▶ _Source data_
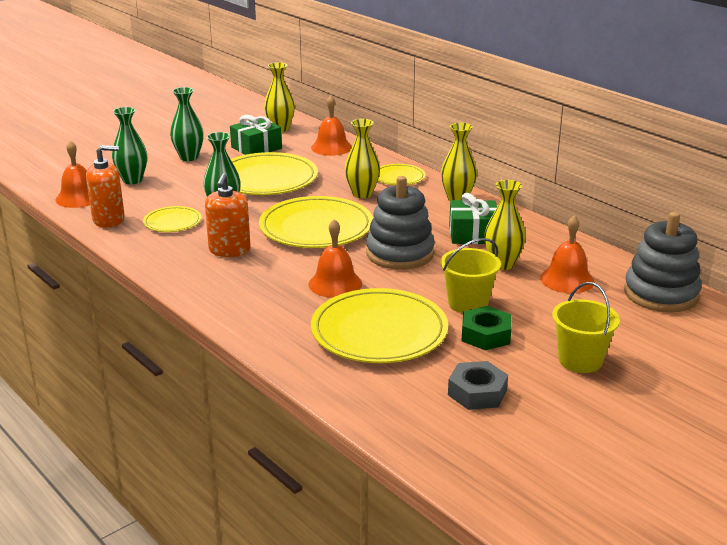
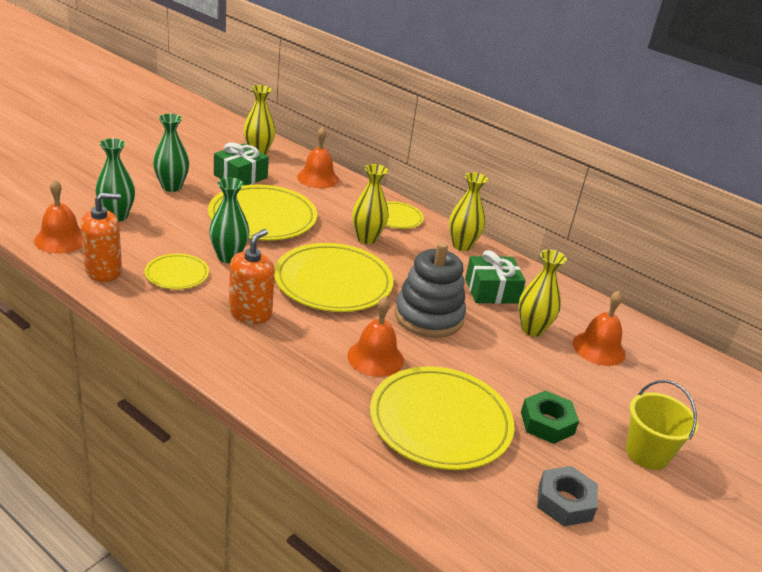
camera: 15 degrees left, 5 degrees up
(229, 250) = (250, 313): orange soap dispenser -> orange soap dispenser turned 150 degrees counterclockwise
(468, 303) = (516, 381): yellow bucket -> none
(661, 294) = (689, 365): grey stacking toy -> none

▶ _What you will do_
Copy all lines above containing the string "degrees".

▶ _Exercise output_
camera: 15 degrees left, 5 degrees up
(229, 250) = (250, 313): orange soap dispenser -> orange soap dispenser turned 150 degrees counterclockwise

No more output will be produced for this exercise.